| Data for review |

::::

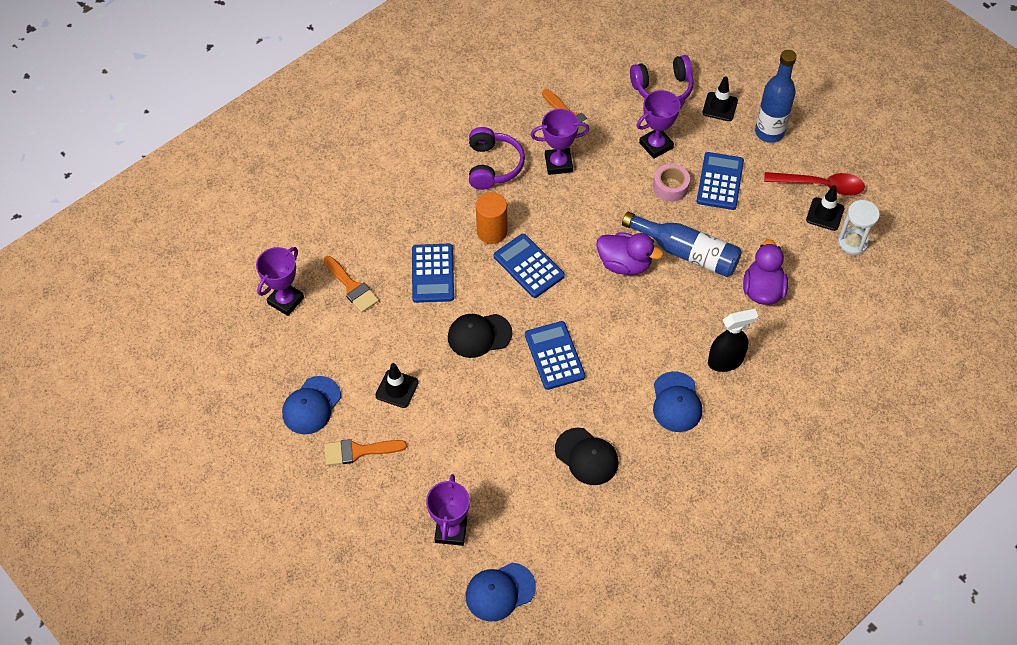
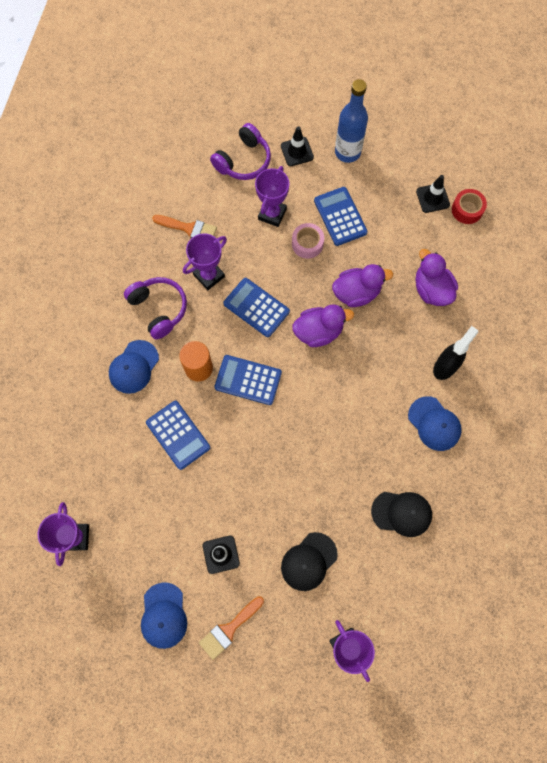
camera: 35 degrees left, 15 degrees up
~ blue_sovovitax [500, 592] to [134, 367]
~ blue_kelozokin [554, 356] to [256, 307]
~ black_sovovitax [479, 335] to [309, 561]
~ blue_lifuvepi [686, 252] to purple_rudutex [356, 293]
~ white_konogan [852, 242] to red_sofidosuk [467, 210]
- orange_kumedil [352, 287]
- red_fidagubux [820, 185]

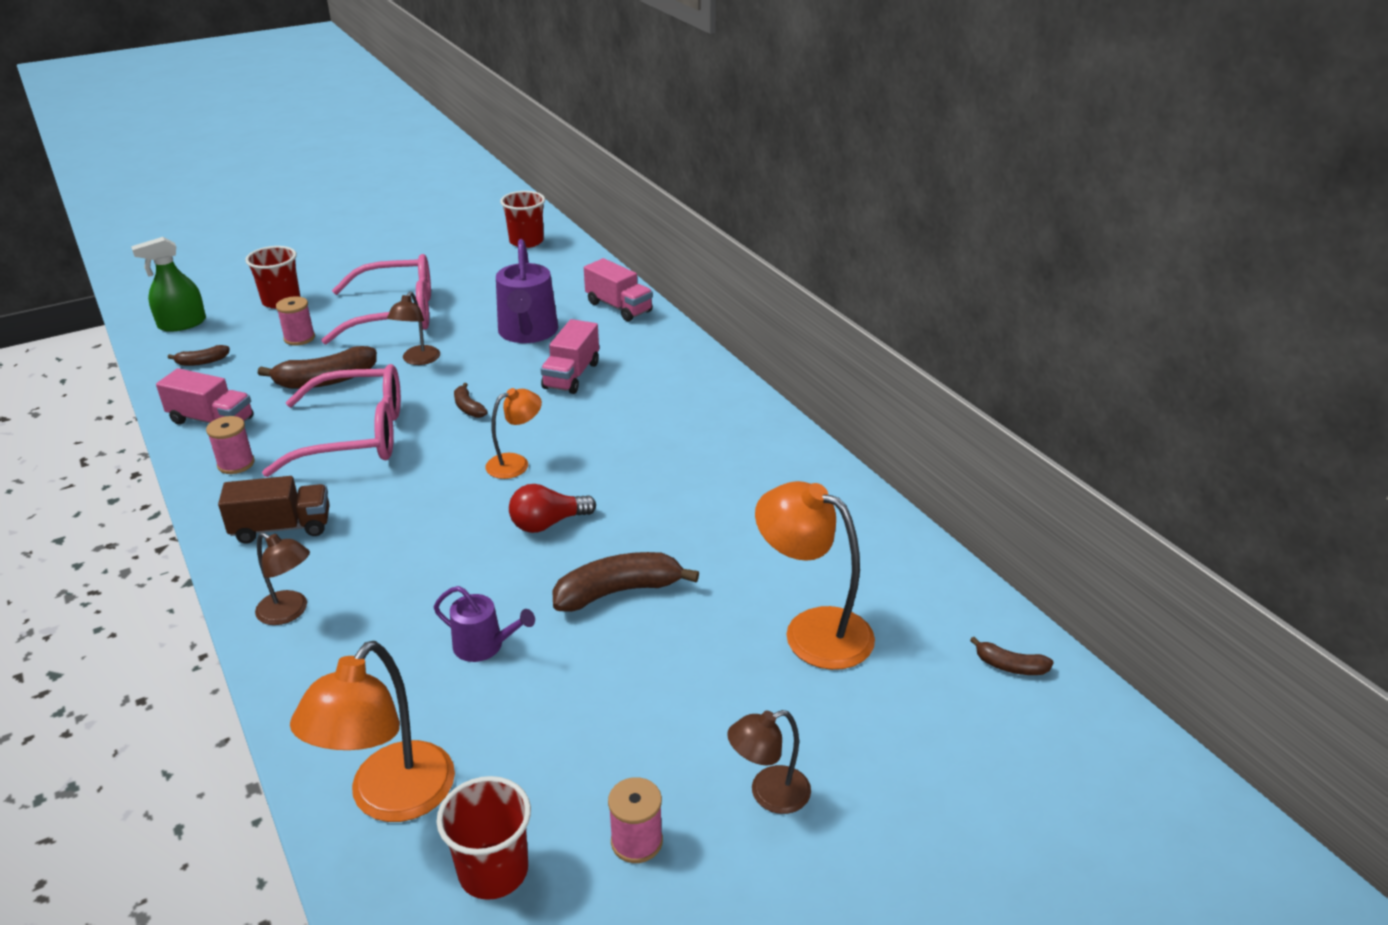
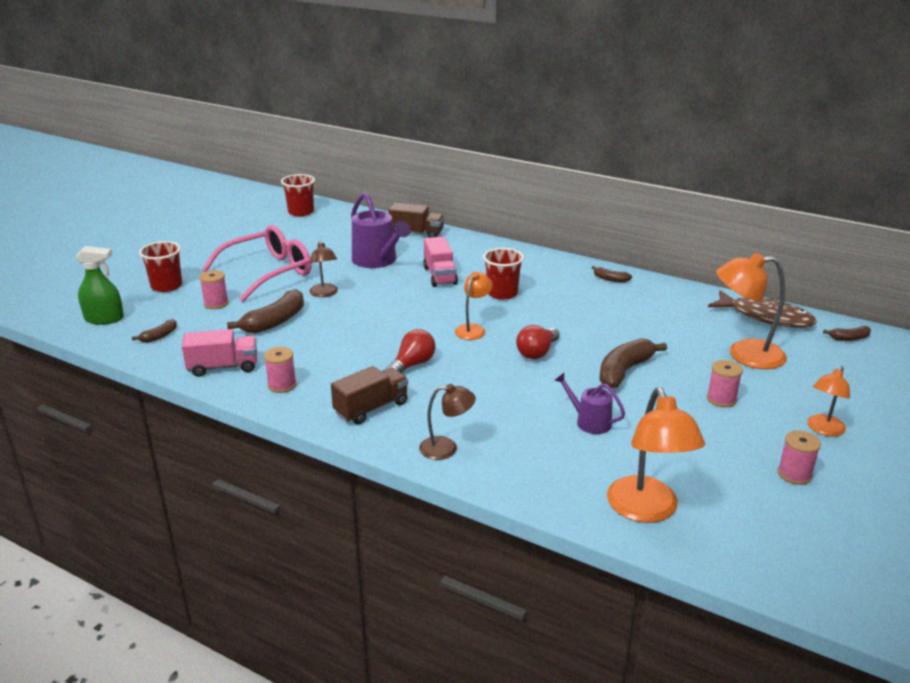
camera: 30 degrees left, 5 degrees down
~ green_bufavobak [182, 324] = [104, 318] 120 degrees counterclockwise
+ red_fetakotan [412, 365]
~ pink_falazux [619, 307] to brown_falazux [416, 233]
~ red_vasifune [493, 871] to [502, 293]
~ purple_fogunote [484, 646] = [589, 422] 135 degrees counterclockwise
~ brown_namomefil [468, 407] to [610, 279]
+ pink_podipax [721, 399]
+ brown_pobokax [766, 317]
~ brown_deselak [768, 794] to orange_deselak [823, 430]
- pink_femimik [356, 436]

::::

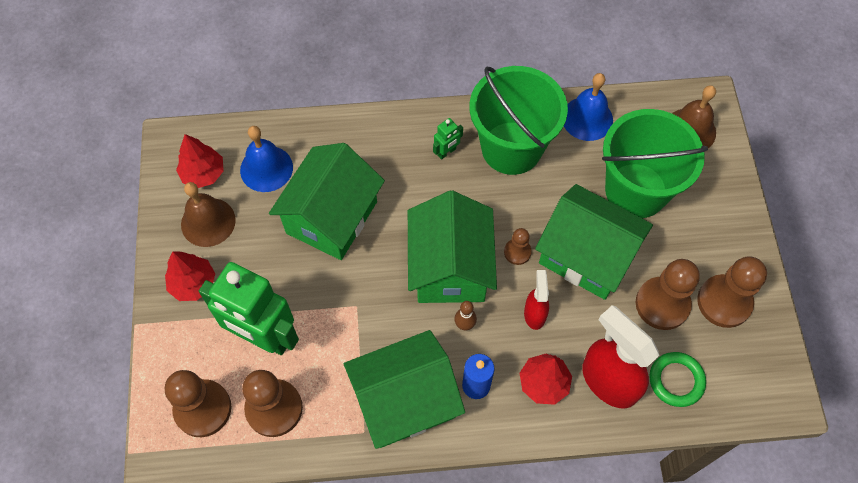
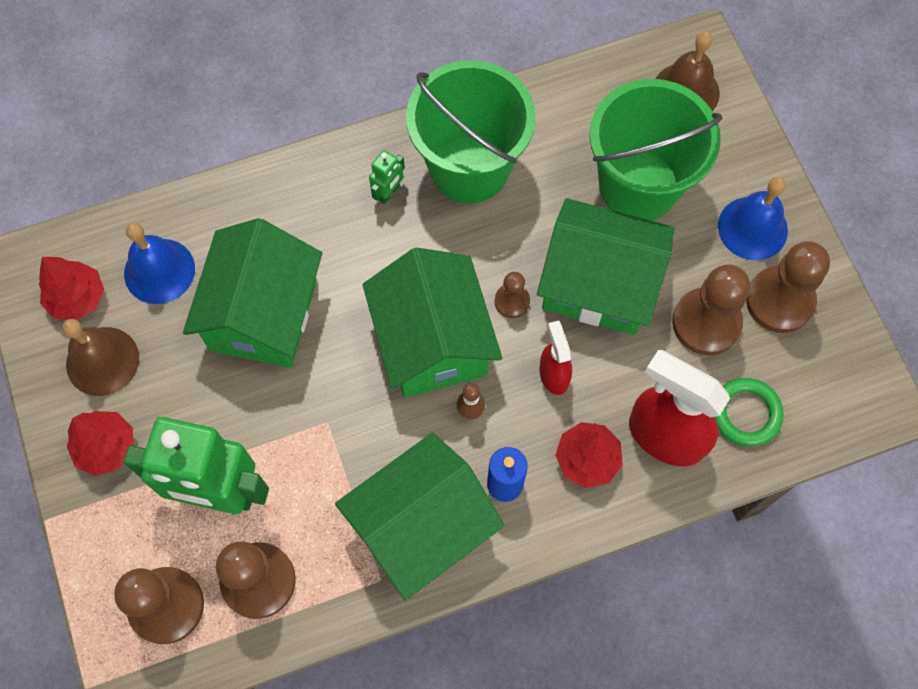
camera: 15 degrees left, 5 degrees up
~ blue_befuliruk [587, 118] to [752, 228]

::::

| To do |
With the pictures omitted, copy the entries above exactly from the line containing "- orange_kumedil [352, 287]" through the line containing "- pink_femimik [356, 436]", both lines included.

| Response to the task |
- orange_kumedil [352, 287]
- red_fidagubux [820, 185]

camera: 30 degrees left, 5 degrees down
~ green_bufavobak [182, 324] = [104, 318] 120 degrees counterclockwise
+ red_fetakotan [412, 365]
~ pink_falazux [619, 307] to brown_falazux [416, 233]
~ red_vasifune [493, 871] to [502, 293]
~ purple_fogunote [484, 646] = [589, 422] 135 degrees counterclockwise
~ brown_namomefil [468, 407] to [610, 279]
+ pink_podipax [721, 399]
+ brown_pobokax [766, 317]
~ brown_deselak [768, 794] to orange_deselak [823, 430]
- pink_femimik [356, 436]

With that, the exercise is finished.